### Problem to solve
The whole listing needs to be written out exactly, except for any images.

BEGIN Record excerpts

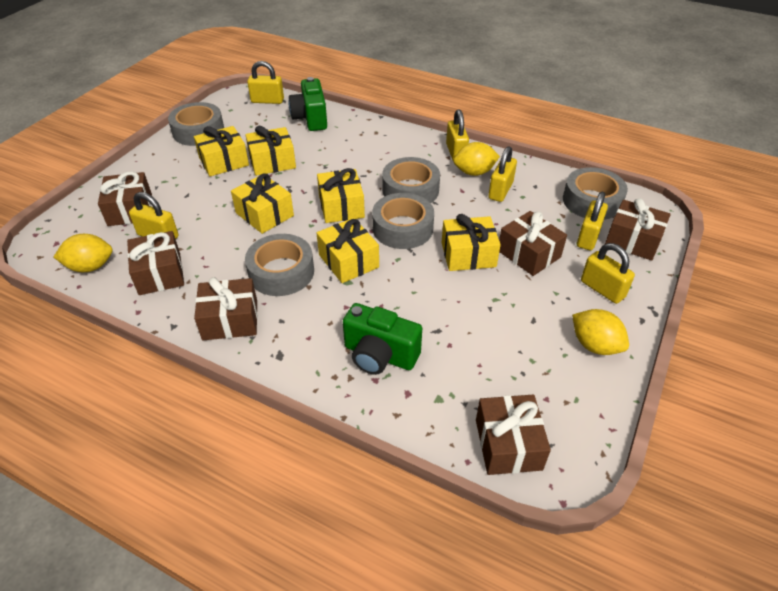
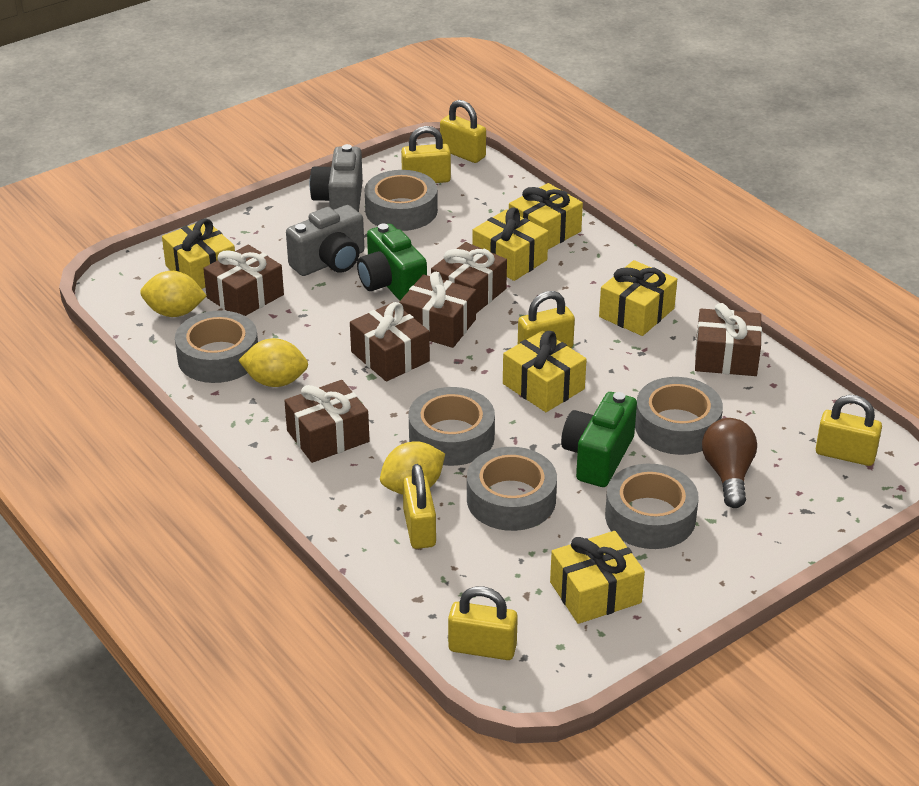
brown light bulb: none = 0 -> [702,418,757,508] = 1
grey camera: none = 0 -> [286,205,364,276] [310,144,363,212] = 2
grey tape: [168,102,224,146] [245,234,314,296] [372,193,434,249] [382,157,440,203] [563,167,628,220] = 5 -> [175,310,258,383] [365,170,438,231] [408,387,495,466] [467,447,557,531] [605,464,699,549] [635,377,723,455] = 6

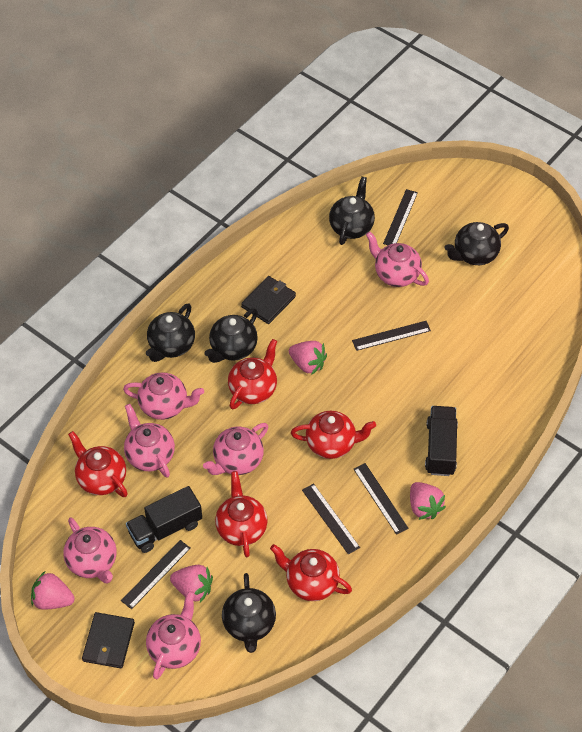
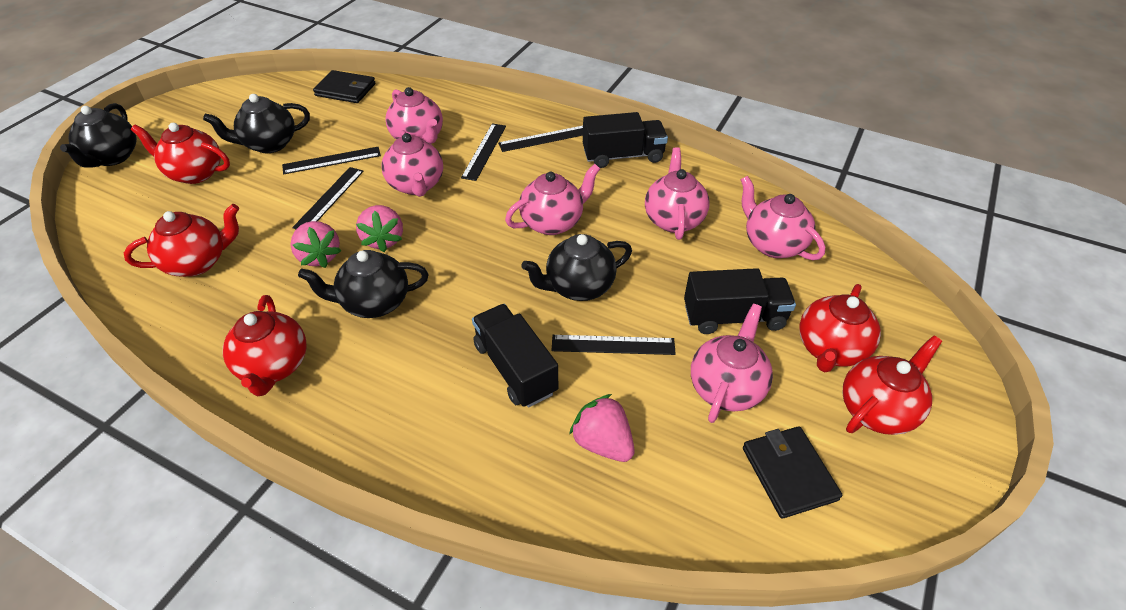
black teapot: [146,303,195,362] [204,308,258,363] [222,573,276,653] [329,176,375,245] [444,222,509,265] = 5 -> [60,103,137,168] [203,94,310,153] [298,250,428,318] [522,234,632,301] = 4
black truck: [126,486,202,553] [425,406,458,476] = 2 -> [472,304,558,408] [583,112,668,168] [684,268,796,334] = 3
pink strawberry: [31,571,75,610] [170,565,213,603] [289,341,327,375] [410,482,446,520] = 4 -> [290,221,341,268] [356,205,403,252] [569,394,634,462] = 3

END Record excerpts

### Answer for the task
brown light bulb: none = 0 -> [702,418,757,508] = 1
grey camera: none = 0 -> [286,205,364,276] [310,144,363,212] = 2
grey tape: [168,102,224,146] [245,234,314,296] [372,193,434,249] [382,157,440,203] [563,167,628,220] = 5 -> [175,310,258,383] [365,170,438,231] [408,387,495,466] [467,447,557,531] [605,464,699,549] [635,377,723,455] = 6

black teapot: [146,303,195,362] [204,308,258,363] [222,573,276,653] [329,176,375,245] [444,222,509,265] = 5 -> [60,103,137,168] [203,94,310,153] [298,250,428,318] [522,234,632,301] = 4
black truck: [126,486,202,553] [425,406,458,476] = 2 -> [472,304,558,408] [583,112,668,168] [684,268,796,334] = 3
pink strawberry: [31,571,75,610] [170,565,213,603] [289,341,327,375] [410,482,446,520] = 4 -> [290,221,341,268] [356,205,403,252] [569,394,634,462] = 3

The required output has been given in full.